>>>>>

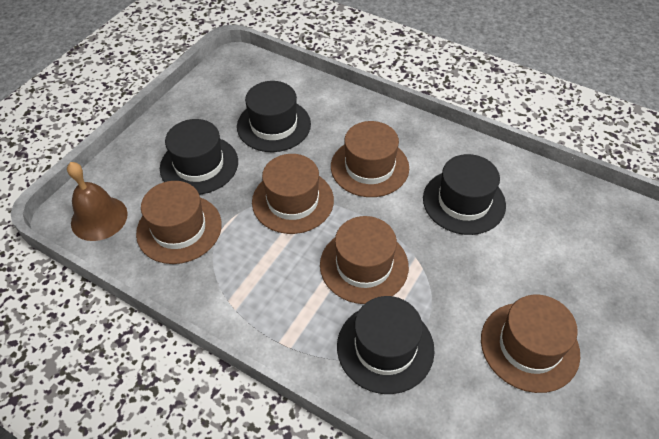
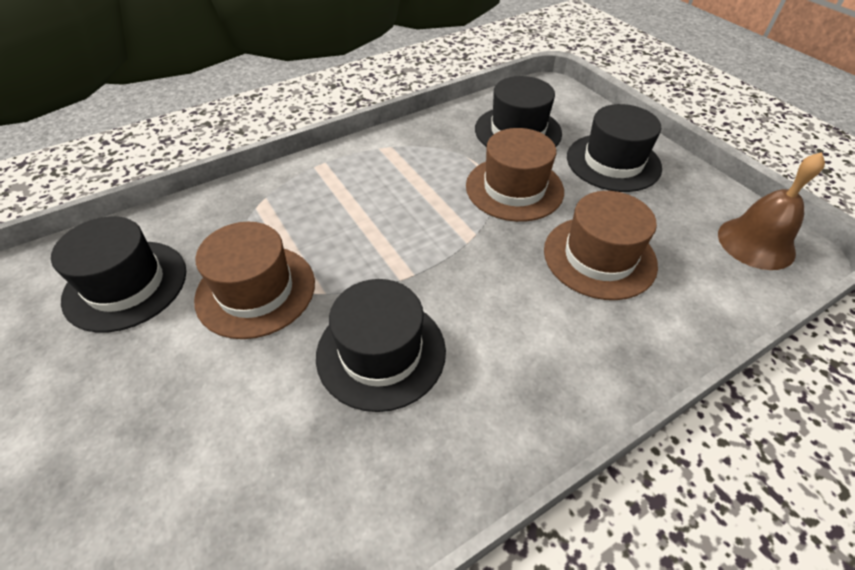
brown hat: [136,181,222,264] [252,154,334,234] [320,216,409,304] [331,121,409,197] [481,295,580,393] = 5 -> [194,222,315,339] [466,128,564,222] [544,191,658,300] = 3

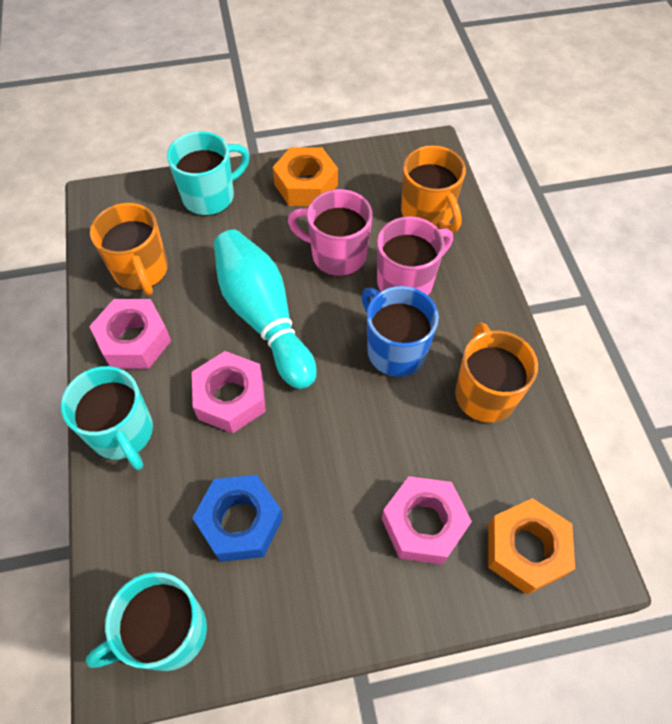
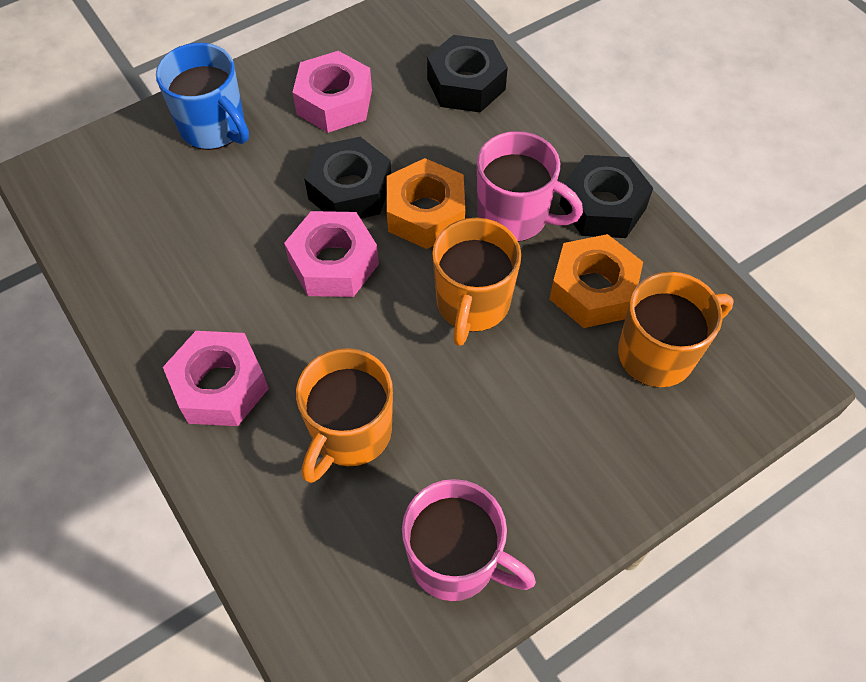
black nut: none = 0 -> [304,137,391,219] [427,35,508,112] [560,155,653,238] = 3
blue nut: [192,475,283,562] = 1 -> none = 0
turquoise bowling pin: [214,229,317,389] = 1 -> none = 0
turquoise mug: [61,366,153,470] [86,572,207,671] [167,131,250,216] = 3 -> none = 0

<<<<<

Request => Reproduce each record from above exactly; pictures do not belong in the copy.

Answer to the exercise =>
brown hat: [136,181,222,264] [252,154,334,234] [320,216,409,304] [331,121,409,197] [481,295,580,393] = 5 -> [194,222,315,339] [466,128,564,222] [544,191,658,300] = 3

black nut: none = 0 -> [304,137,391,219] [427,35,508,112] [560,155,653,238] = 3
blue nut: [192,475,283,562] = 1 -> none = 0
turquoise bowling pin: [214,229,317,389] = 1 -> none = 0
turquoise mug: [61,366,153,470] [86,572,207,671] [167,131,250,216] = 3 -> none = 0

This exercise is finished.